Task details: Work through the material below and tally the lines holding "round"; only the tally should be returned.

>>>>

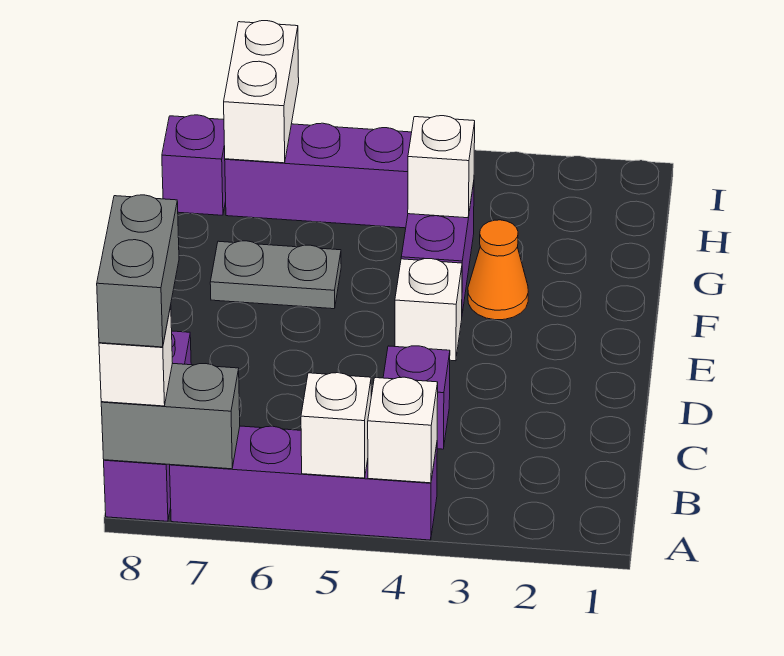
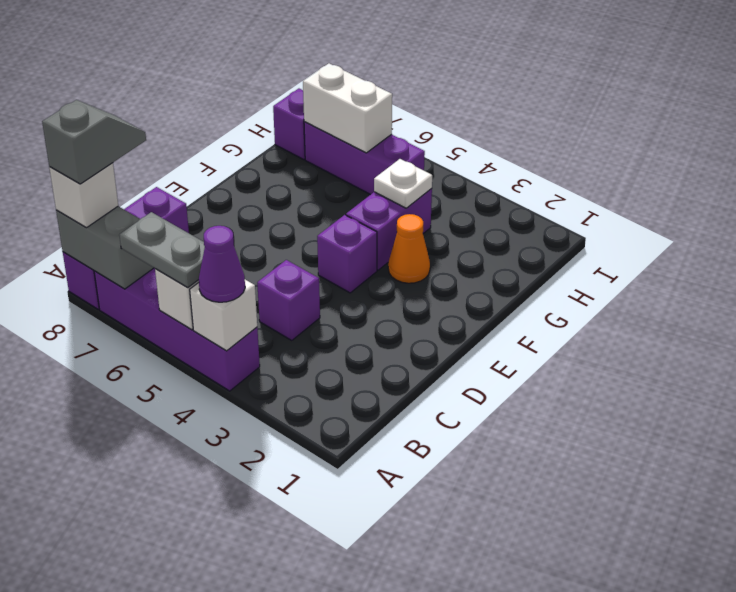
none -> purple cone A4 level 3
grey brick A8:B8 level 4 -> grey slope A8:B8 level 4 top A
white brick E4 level 1 -> purple brick E4 level 1
grey plate F6:F7 level 1 -> grey plate A5:A6 level 3
white brick G4 level 2 -> white plate G4 level 2
white brick H7:I7 level 2 -> white brick H6:H7 level 2

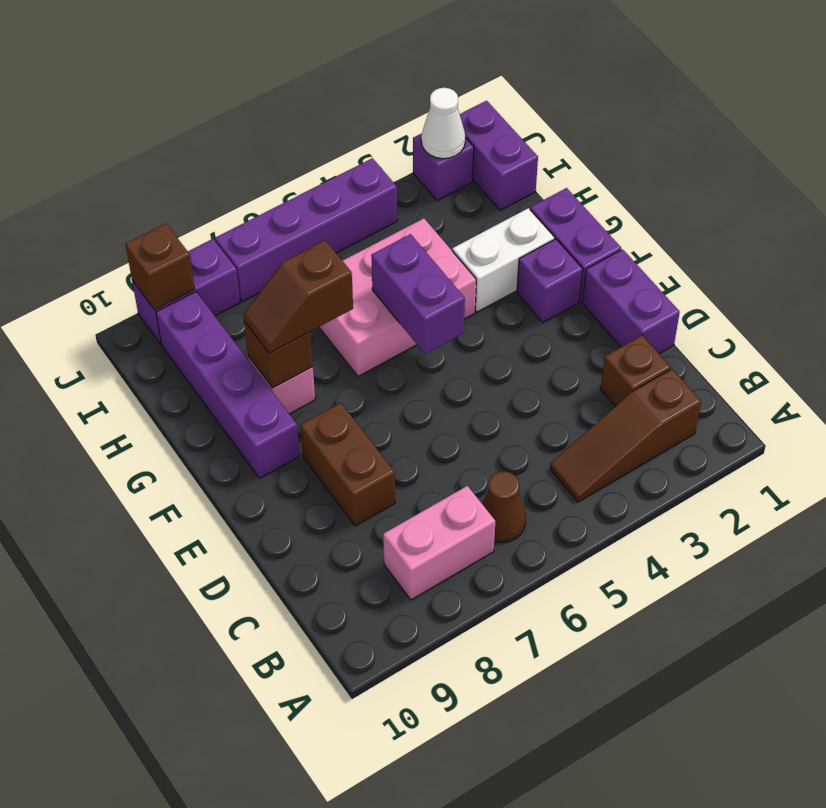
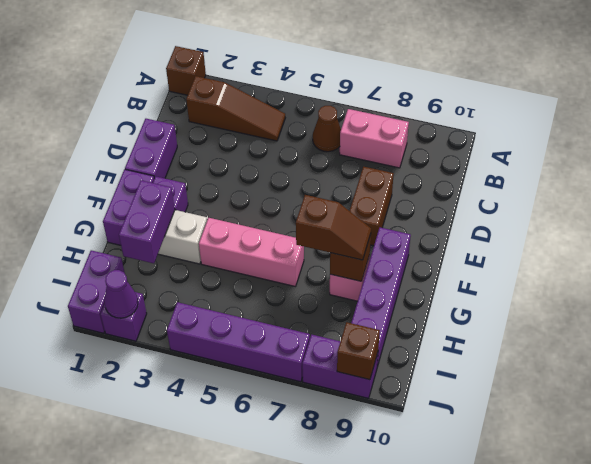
brown brick C2 level 1 -> brown brick A1 level 1
purple brick F5:G5 level 2 -> purple brick G2:H2 level 2
pink brick G4:H6 level 1 -> pink brick G4:G6 level 1
white cone J2 level 2 -> purple cone J2 level 2

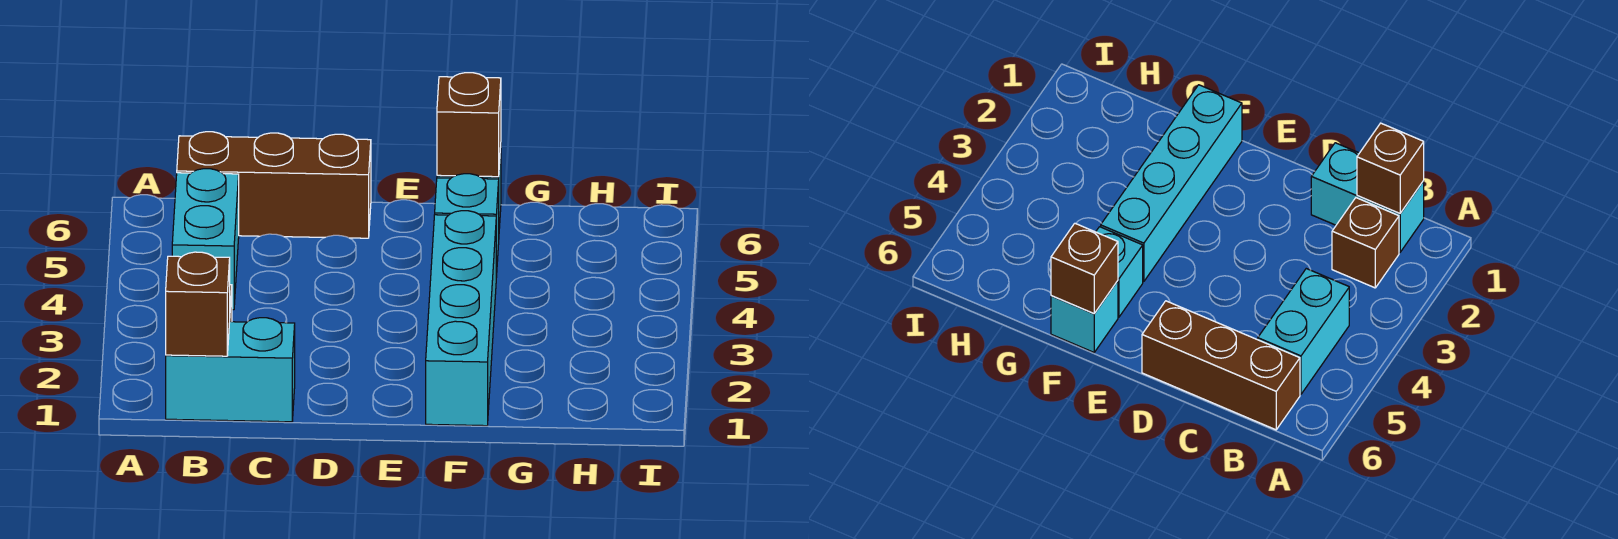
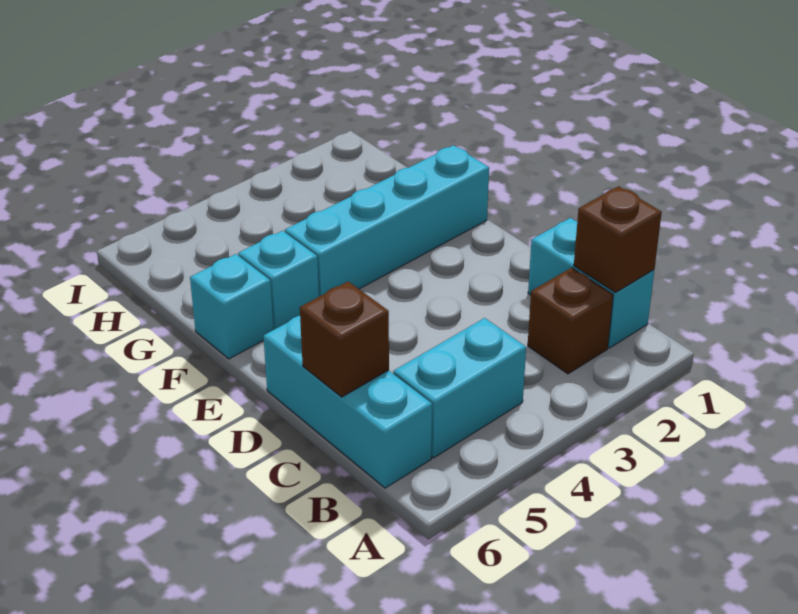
brown brick B6:D6 level 1 -> cyan brick B6:D6 level 1
brown brick F6 level 2 -> brown brick C6 level 2

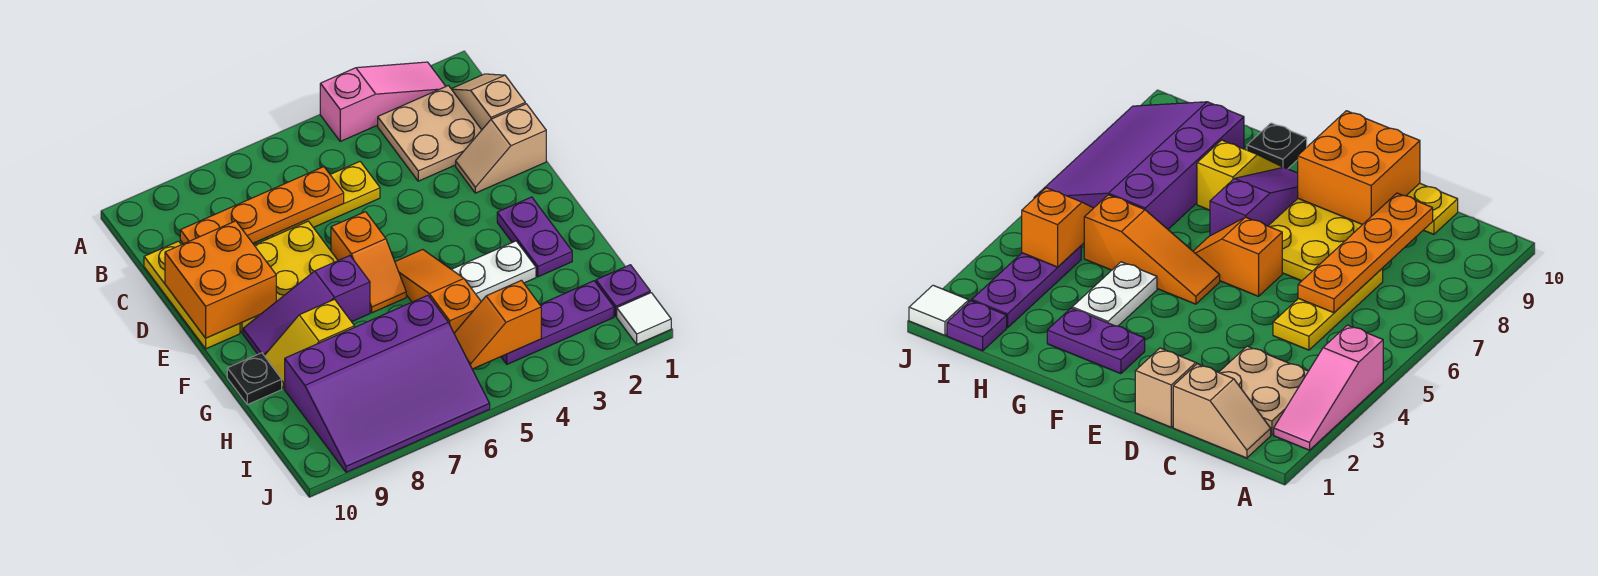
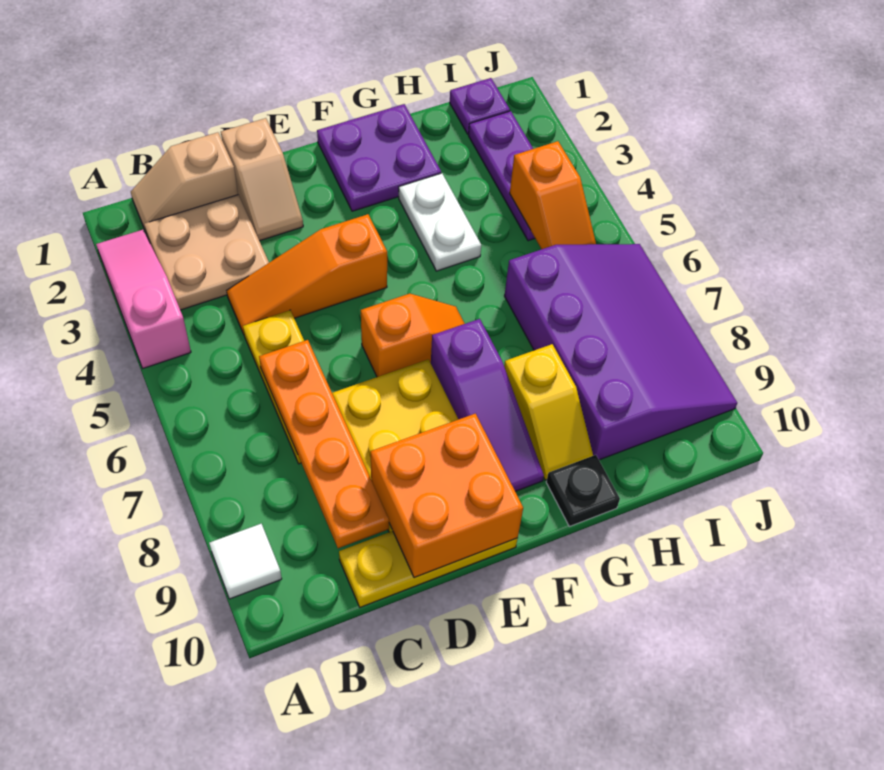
purple plate F2:G2 level 1 -> purple plate F1:G2 level 1
orange slope F5:H5 level 1 top H -> orange slope C4:E4 level 1 top E
white tile J1 level 1 -> white tile A9 level 1

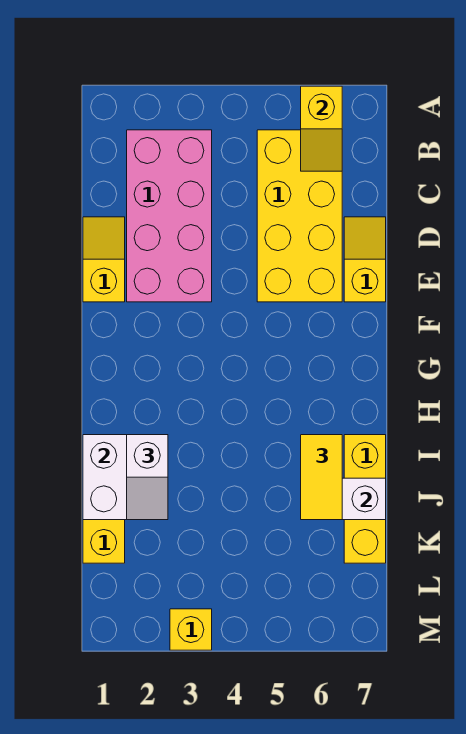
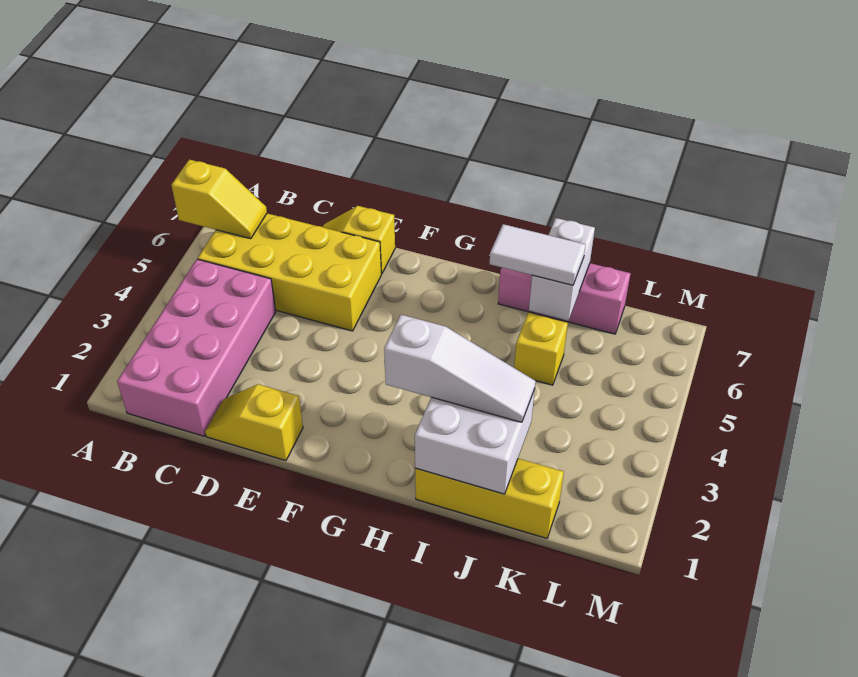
pink brick B2:E3 level 1 -> pink brick B1:C4 level 1
white slope I2:J2 level 3 top I -> white slope H2:J2 level 3 top H
yellow tile I6:J6 level 3 -> white tile I6:J6 level 3
yellow brick I7:K7 level 1 -> pink brick I7:K7 level 1
yellow brick M3 level 1 -> yellow brick J5 level 1

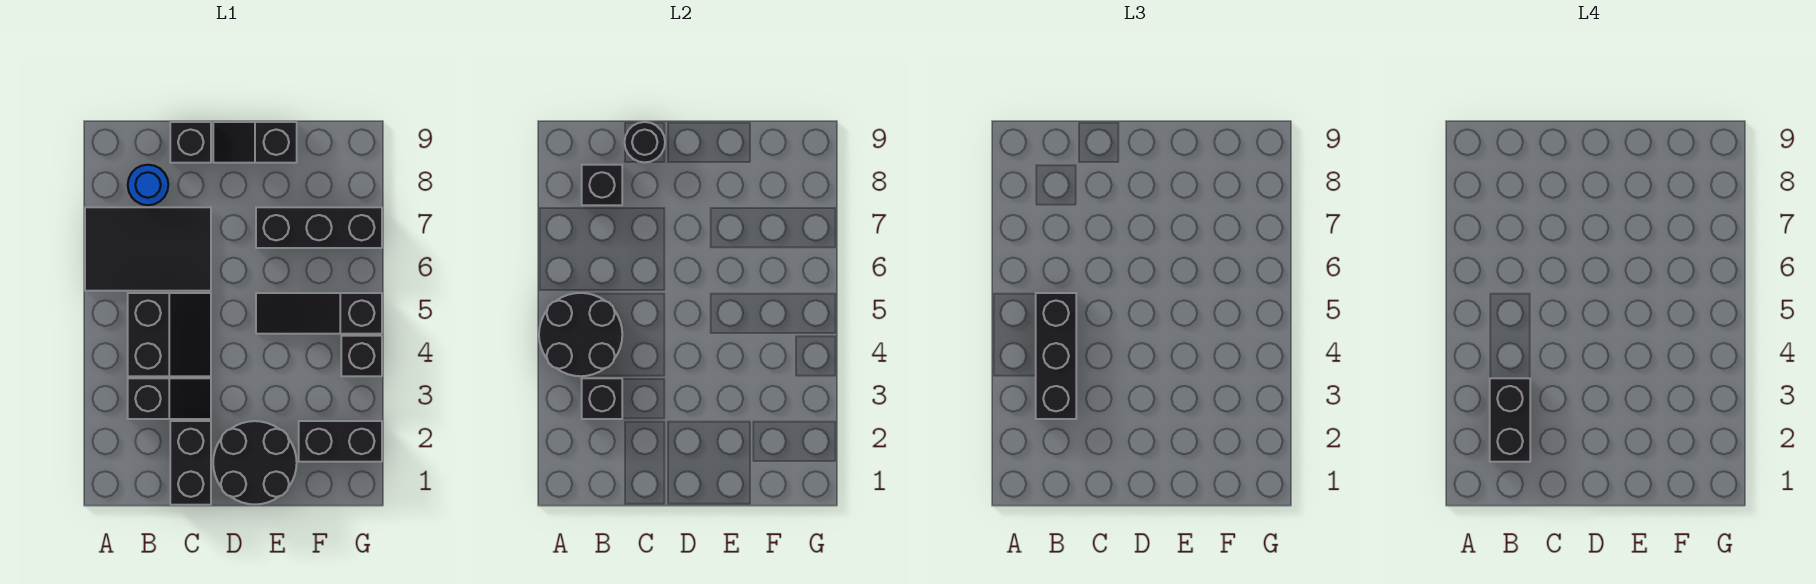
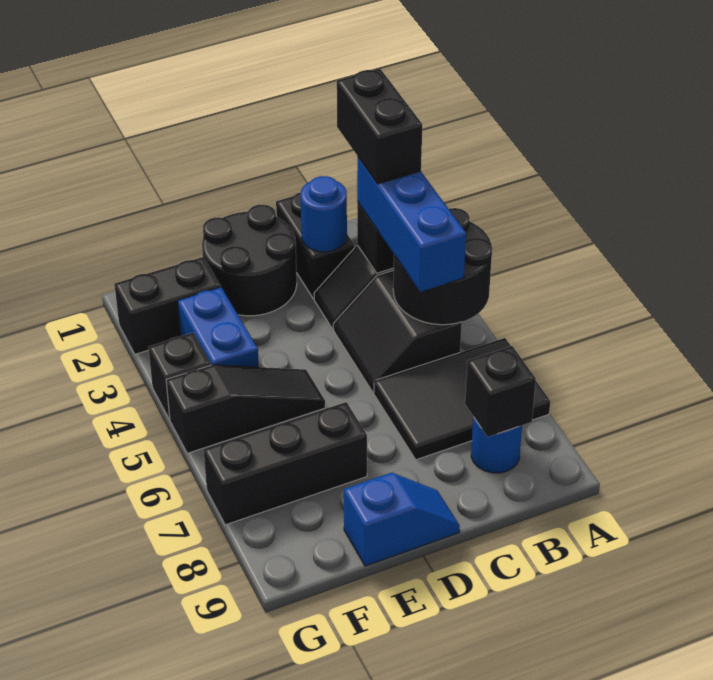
black brick B3:B5 level 3 -> blue brick B3:B5 level 3
none -> blue round brick C2 level 2
black brick C9 level 1 -> none
black round brick C9 level 2 -> none
black slope D9:E9 level 1 top E -> blue slope D9:E9 level 1 top E
none -> blue brick F3:F4 level 1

<<<<

Task response: 2